• _Working data_
Segment Open
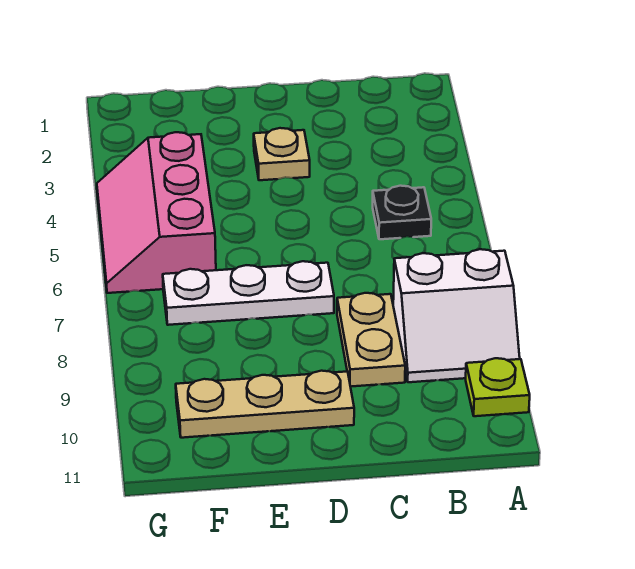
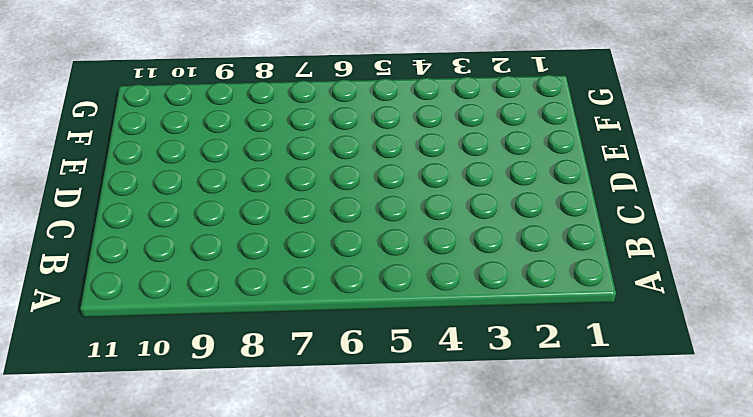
none -> white slope A8:B9 level 1 top 8
none -> lime plate A10 level 1

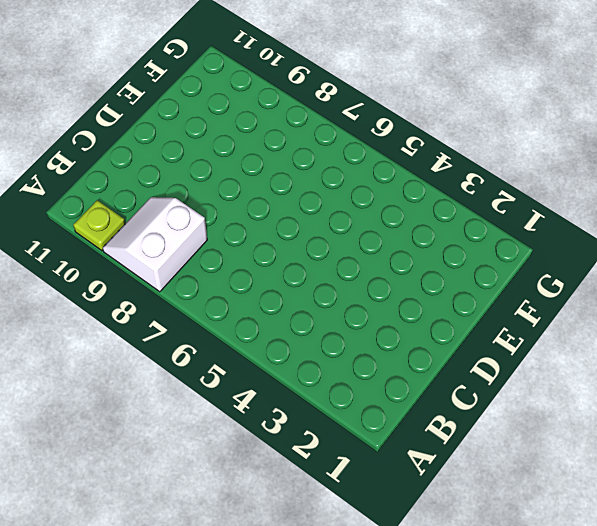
none -> black plate B5 level 1
none -> tan plate C8:C9 level 1

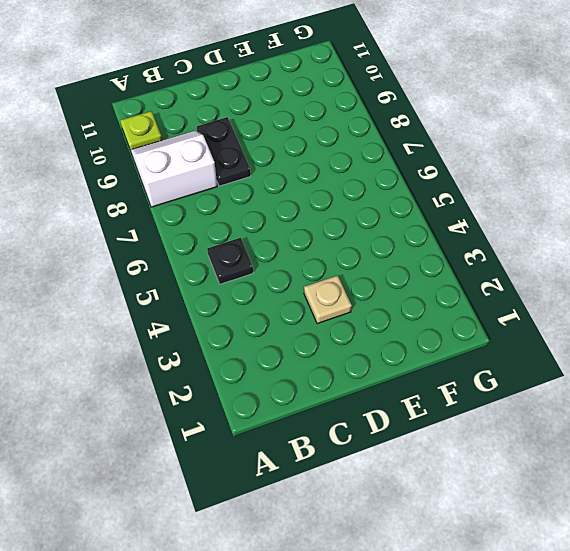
black plate C8:C9 level 1 -> tan plate C8:C9 level 1
none -> white plate D7:F7 level 1
none -> tan plate D10:F10 level 1

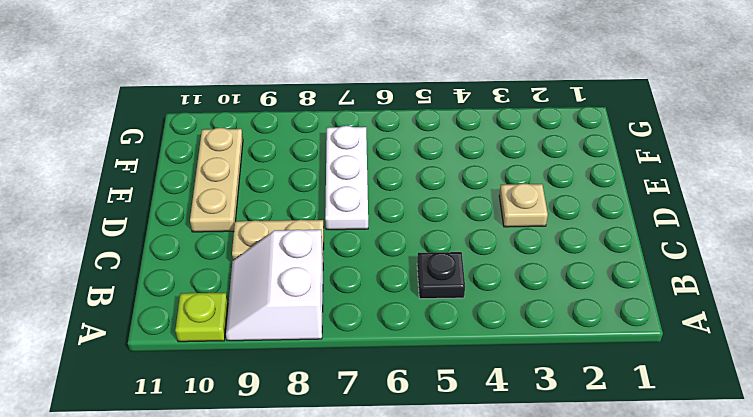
none -> pink slope F4:G6 level 1 top F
Segment Closed
• _What this task involves_
Your reply must hold only the lines from the line containing "none -> tan plate D10:F10 level 1" through the end of the records above, written out exactly, both ends included, with no pictures, please.

• _Answer to the problem_
none -> tan plate D10:F10 level 1

none -> pink slope F4:G6 level 1 top F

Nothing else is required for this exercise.